● **To do**
Select every line of the listing below that contains the string "time". Case counts.

● **Information supplied**
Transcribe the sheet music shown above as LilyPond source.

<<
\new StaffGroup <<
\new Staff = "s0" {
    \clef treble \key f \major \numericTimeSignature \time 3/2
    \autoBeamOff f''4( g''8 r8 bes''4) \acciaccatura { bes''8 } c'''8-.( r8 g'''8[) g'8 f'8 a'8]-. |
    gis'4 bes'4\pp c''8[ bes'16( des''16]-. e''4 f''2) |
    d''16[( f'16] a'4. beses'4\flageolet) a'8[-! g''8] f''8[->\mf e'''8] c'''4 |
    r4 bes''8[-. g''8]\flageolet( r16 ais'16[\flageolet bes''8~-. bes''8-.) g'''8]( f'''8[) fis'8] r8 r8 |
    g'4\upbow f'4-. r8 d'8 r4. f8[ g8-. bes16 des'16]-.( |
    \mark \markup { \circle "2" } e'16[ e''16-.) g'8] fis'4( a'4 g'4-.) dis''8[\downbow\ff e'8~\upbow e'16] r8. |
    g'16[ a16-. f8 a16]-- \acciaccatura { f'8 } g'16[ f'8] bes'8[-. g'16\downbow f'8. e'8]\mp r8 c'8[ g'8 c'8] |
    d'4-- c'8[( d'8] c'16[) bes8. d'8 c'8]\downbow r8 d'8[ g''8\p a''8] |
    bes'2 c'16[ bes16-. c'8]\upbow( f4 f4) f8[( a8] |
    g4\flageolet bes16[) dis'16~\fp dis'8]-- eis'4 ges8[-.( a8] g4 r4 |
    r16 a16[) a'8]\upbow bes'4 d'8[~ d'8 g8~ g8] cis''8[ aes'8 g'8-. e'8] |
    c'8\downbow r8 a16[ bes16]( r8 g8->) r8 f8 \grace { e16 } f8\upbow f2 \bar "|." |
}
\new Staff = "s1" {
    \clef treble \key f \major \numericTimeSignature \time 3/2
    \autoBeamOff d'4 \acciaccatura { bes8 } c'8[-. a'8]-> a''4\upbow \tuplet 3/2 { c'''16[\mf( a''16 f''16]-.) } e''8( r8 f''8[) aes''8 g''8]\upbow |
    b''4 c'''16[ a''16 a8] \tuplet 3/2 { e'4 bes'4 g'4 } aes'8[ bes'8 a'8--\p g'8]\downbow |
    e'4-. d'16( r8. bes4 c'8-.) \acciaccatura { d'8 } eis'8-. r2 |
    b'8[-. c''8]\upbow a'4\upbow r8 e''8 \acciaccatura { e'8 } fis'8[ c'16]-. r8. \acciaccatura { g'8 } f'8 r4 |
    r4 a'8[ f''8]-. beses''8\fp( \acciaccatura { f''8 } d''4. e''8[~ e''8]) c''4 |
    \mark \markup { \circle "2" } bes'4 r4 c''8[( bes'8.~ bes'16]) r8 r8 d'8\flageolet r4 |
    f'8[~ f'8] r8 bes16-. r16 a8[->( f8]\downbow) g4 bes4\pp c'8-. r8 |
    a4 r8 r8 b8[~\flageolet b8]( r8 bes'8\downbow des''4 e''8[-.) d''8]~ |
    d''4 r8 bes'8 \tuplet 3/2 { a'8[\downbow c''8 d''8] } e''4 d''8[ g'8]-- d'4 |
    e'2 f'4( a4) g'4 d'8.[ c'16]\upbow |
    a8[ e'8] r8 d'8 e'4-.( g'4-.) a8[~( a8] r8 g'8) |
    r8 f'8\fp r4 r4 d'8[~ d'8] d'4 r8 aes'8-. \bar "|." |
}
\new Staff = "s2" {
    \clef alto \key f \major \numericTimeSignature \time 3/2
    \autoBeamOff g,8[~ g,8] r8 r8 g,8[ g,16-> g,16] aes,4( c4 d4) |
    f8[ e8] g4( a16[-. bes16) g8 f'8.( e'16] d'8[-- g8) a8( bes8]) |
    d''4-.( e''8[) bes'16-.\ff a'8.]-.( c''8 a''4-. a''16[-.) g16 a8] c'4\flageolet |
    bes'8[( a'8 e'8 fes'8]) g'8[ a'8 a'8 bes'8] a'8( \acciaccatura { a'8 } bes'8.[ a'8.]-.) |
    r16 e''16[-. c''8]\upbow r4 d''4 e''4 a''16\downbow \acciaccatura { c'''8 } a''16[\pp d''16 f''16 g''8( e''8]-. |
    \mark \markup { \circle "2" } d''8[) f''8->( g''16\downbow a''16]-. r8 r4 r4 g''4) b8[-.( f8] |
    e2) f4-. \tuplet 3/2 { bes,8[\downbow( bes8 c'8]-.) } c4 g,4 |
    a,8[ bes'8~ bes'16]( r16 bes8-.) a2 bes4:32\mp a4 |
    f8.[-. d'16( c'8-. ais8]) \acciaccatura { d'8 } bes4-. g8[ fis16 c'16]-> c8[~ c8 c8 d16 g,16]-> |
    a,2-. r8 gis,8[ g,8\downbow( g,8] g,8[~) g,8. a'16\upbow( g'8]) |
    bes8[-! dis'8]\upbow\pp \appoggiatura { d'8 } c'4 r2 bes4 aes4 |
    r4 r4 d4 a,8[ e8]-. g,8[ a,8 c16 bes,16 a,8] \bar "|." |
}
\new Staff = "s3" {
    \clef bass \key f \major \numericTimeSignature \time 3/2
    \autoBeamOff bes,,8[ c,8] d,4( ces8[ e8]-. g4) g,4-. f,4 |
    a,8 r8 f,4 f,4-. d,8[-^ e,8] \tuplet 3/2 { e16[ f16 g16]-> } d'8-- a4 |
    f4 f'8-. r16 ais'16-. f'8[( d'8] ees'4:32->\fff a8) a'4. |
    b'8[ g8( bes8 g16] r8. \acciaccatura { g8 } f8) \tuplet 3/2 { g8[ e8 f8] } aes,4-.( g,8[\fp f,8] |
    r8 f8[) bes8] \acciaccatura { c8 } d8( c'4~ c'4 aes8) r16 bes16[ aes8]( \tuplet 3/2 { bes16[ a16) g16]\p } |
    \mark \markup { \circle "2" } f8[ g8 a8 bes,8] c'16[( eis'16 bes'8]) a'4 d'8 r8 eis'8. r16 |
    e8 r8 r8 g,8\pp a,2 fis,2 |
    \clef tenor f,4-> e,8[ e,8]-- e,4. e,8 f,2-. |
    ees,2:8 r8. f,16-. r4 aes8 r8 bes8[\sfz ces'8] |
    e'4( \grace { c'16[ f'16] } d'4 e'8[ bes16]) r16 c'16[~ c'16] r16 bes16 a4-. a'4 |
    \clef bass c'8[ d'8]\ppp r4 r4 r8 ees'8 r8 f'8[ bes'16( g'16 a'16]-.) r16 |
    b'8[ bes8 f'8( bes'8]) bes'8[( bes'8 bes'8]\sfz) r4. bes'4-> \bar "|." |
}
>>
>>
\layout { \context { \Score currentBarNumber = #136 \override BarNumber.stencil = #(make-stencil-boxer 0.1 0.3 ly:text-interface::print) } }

● **Output for this exercise**
    \clef treble \key f \major \numericTimeSignature \time 3/2
    \clef treble \key f \major \numericTimeSignature \time 3/2
    \clef alto \key f \major \numericTimeSignature \time 3/2
    \clef bass \key f \major \numericTimeSignature \time 3/2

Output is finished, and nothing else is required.